_Work to be completed_
For this exercise, retype every record below exactly and keep the pictures out.
Top of Stored data
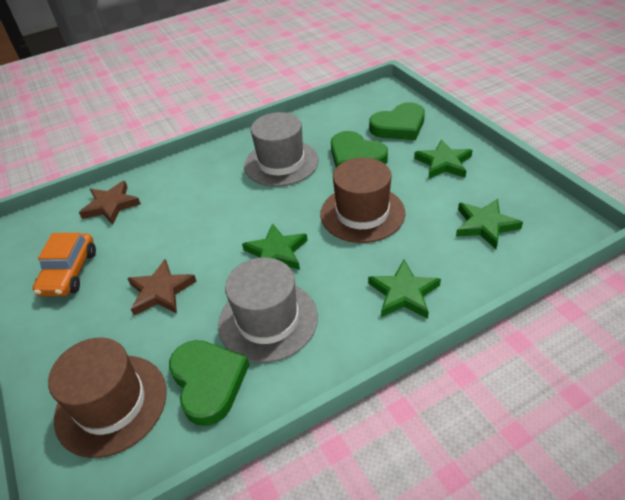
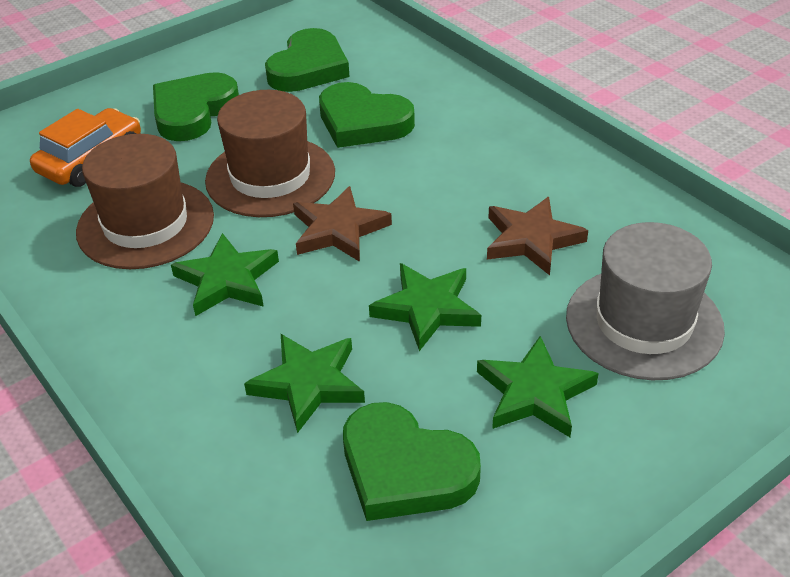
green heart: 3 -> 4
grey hat: 2 -> 1

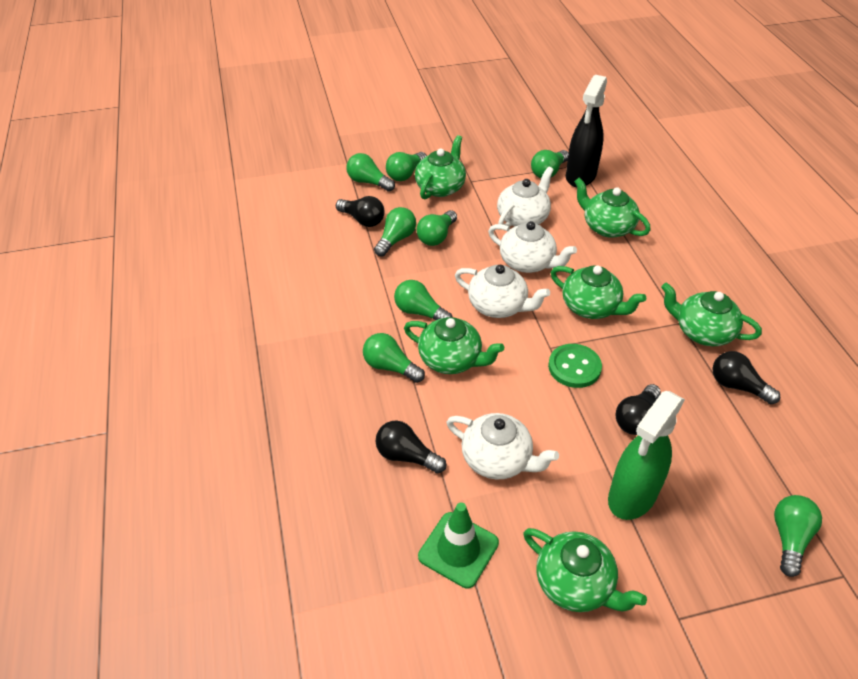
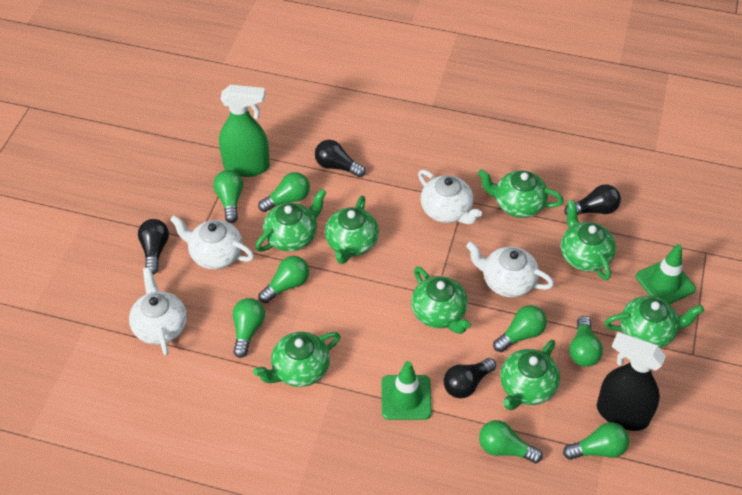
green button: 1 -> 0
green teapot: 6 -> 8
green traffic cone: 1 -> 2

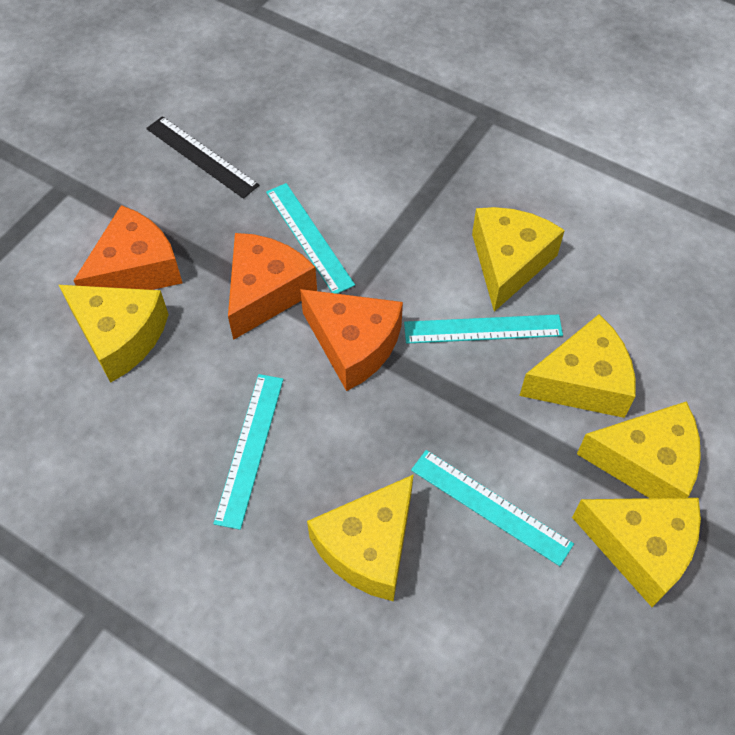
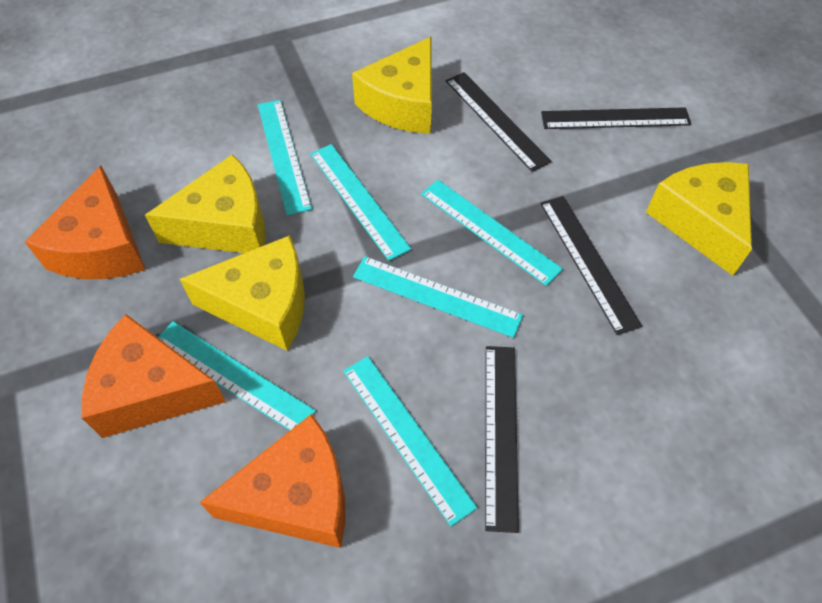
black ruler: 1 -> 4
turquoise ruler: 4 -> 6
yellow cheese: 6 -> 4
Bottom of Stored data
_Task result_
green heart: 3 -> 4
grey hat: 2 -> 1

green button: 1 -> 0
green teapot: 6 -> 8
green traffic cone: 1 -> 2

black ruler: 1 -> 4
turquoise ruler: 4 -> 6
yellow cheese: 6 -> 4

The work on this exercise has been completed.